◆ Exercise ◆
The entries below hold a line with "camera: 85 degrees left, 5 degrees down" and a line with "(308, 402) = (762, 433): pink goblet -> none". Return those lines and all that lie between them, exactly and only.

◆ Supplied material ◆
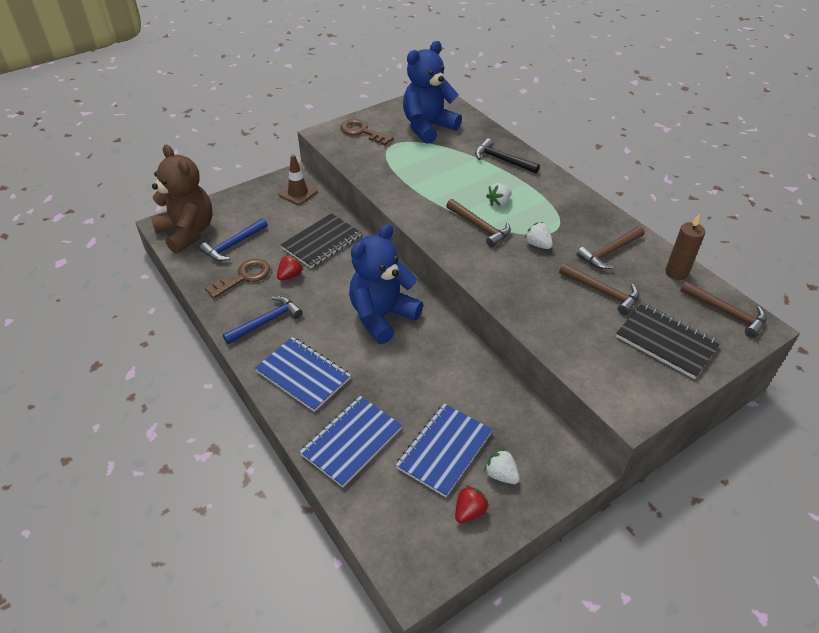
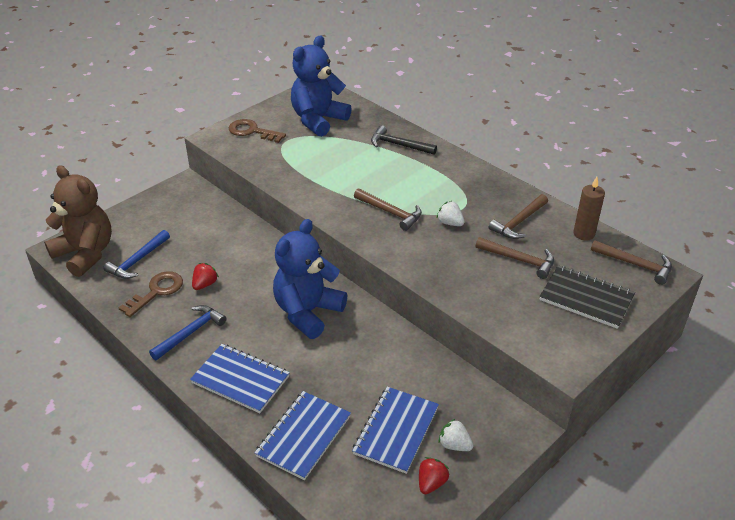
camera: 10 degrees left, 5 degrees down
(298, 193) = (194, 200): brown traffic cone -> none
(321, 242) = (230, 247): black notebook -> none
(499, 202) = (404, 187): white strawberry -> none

* * *

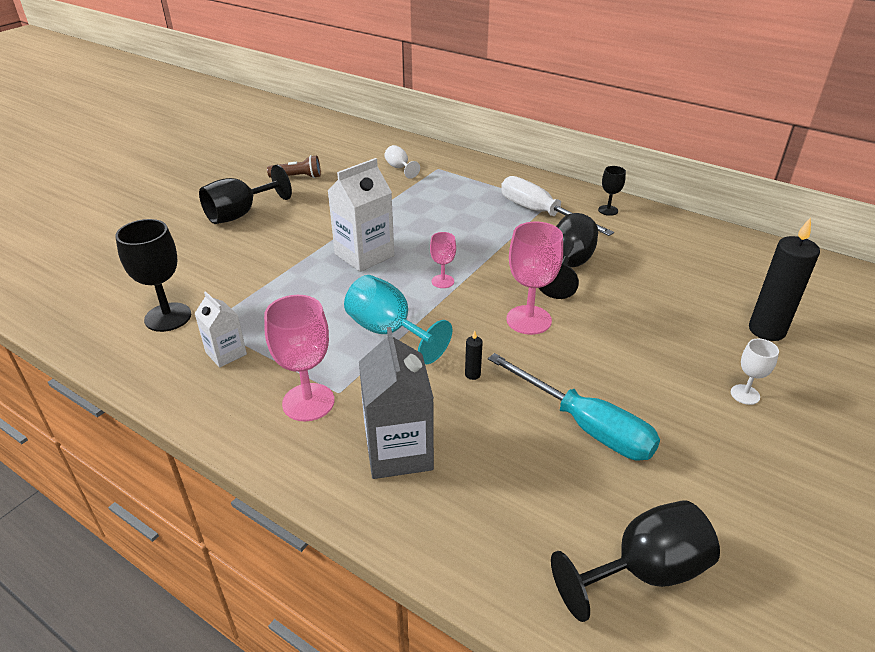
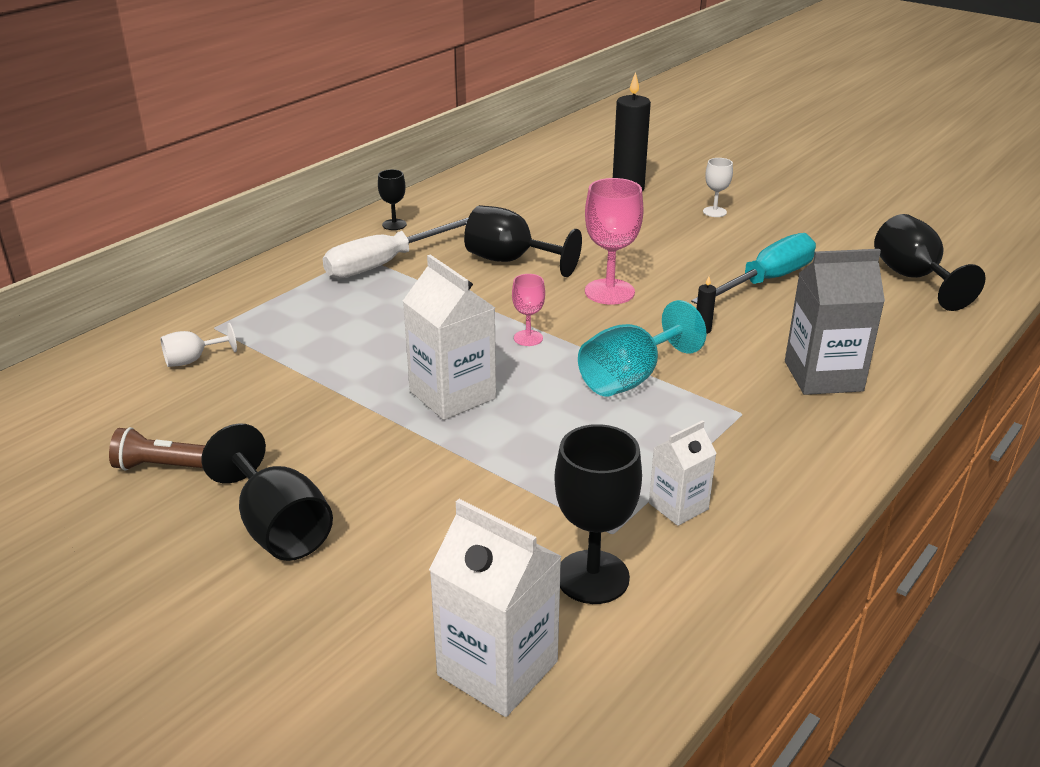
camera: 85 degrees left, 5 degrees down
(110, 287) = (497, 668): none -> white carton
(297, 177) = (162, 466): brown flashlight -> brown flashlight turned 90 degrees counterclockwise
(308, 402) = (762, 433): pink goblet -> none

◆ Solution to the problem ◆
camera: 85 degrees left, 5 degrees down
(110, 287) = (497, 668): none -> white carton
(297, 177) = (162, 466): brown flashlight -> brown flashlight turned 90 degrees counterclockwise
(308, 402) = (762, 433): pink goblet -> none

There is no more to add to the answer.